● Records for the task:
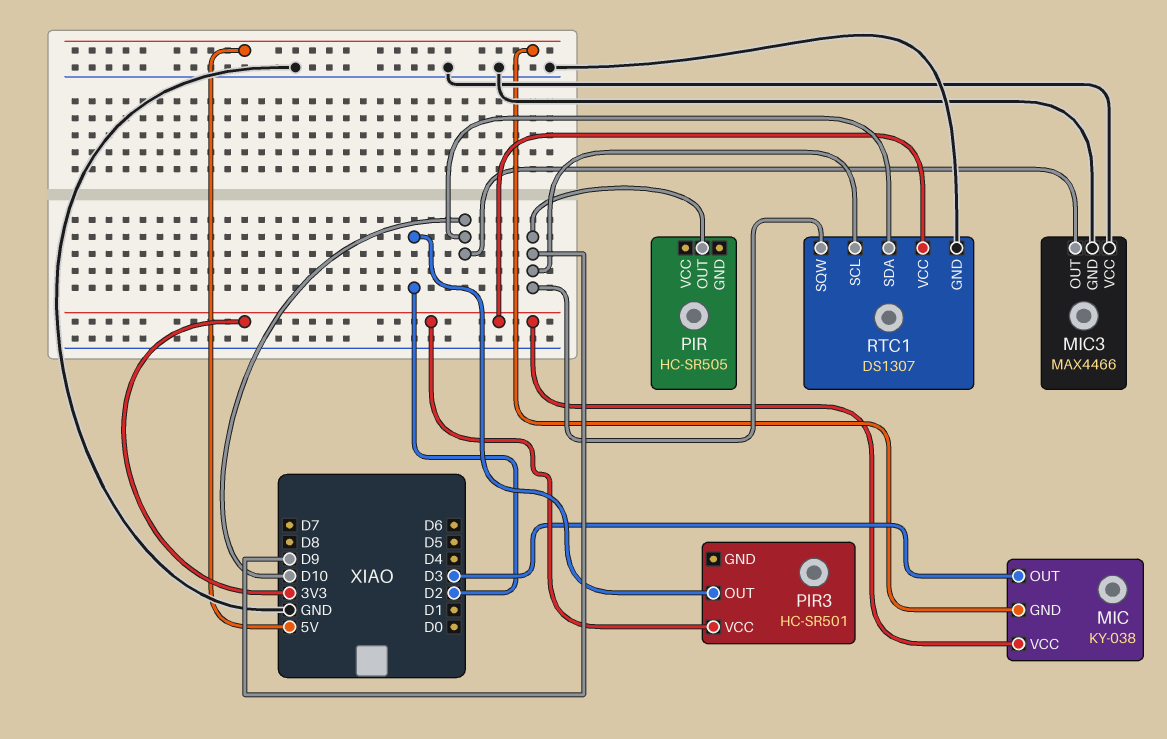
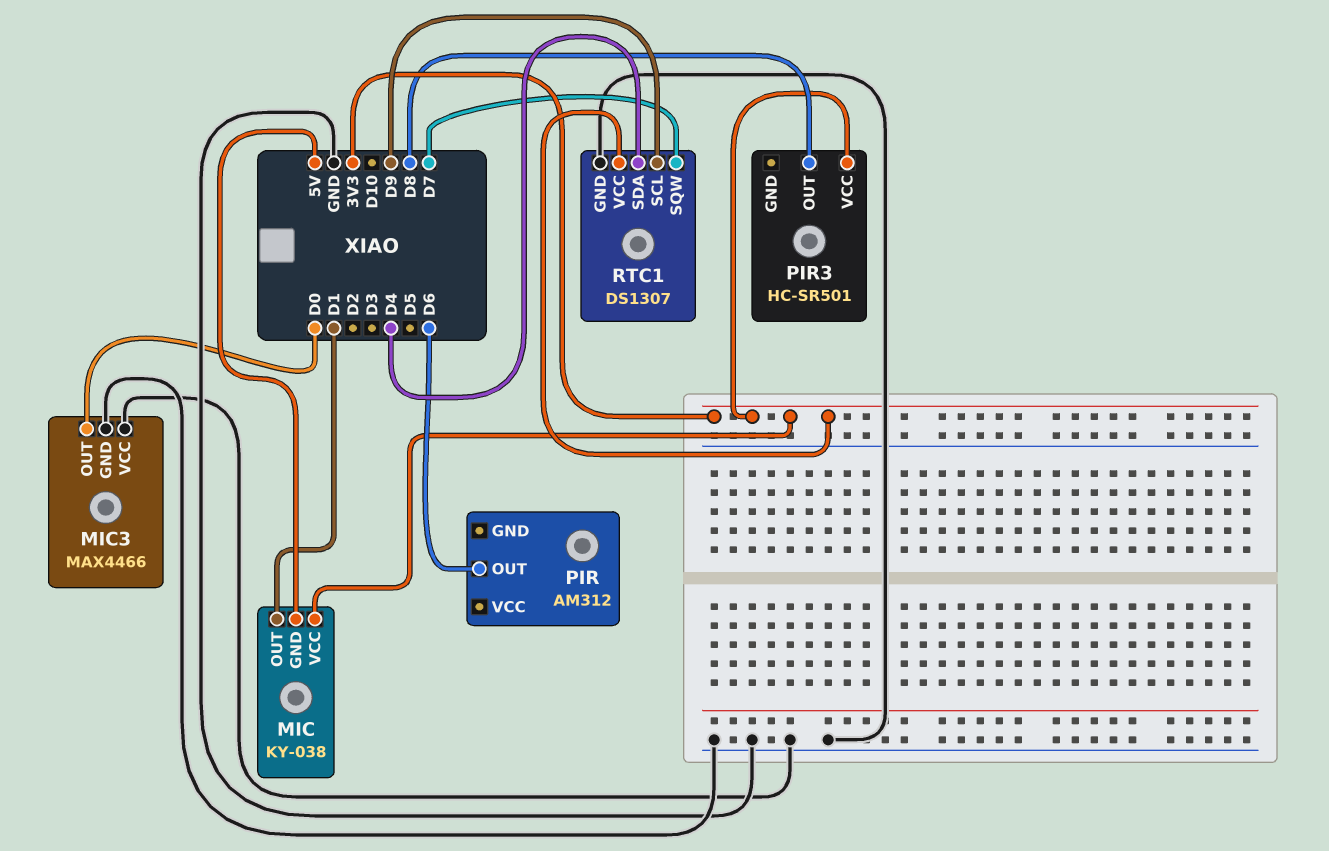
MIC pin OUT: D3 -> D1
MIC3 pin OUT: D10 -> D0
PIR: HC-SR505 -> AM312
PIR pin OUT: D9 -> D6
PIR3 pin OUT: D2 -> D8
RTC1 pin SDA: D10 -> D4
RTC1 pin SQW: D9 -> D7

● What you need to do: If a record holds a picture, leave that picture out; retype everything else exactly.

● Response below:
MIC pin OUT: D3 -> D1
MIC3 pin OUT: D10 -> D0
PIR: HC-SR505 -> AM312
PIR pin OUT: D9 -> D6
PIR3 pin OUT: D2 -> D8
RTC1 pin SDA: D10 -> D4
RTC1 pin SQW: D9 -> D7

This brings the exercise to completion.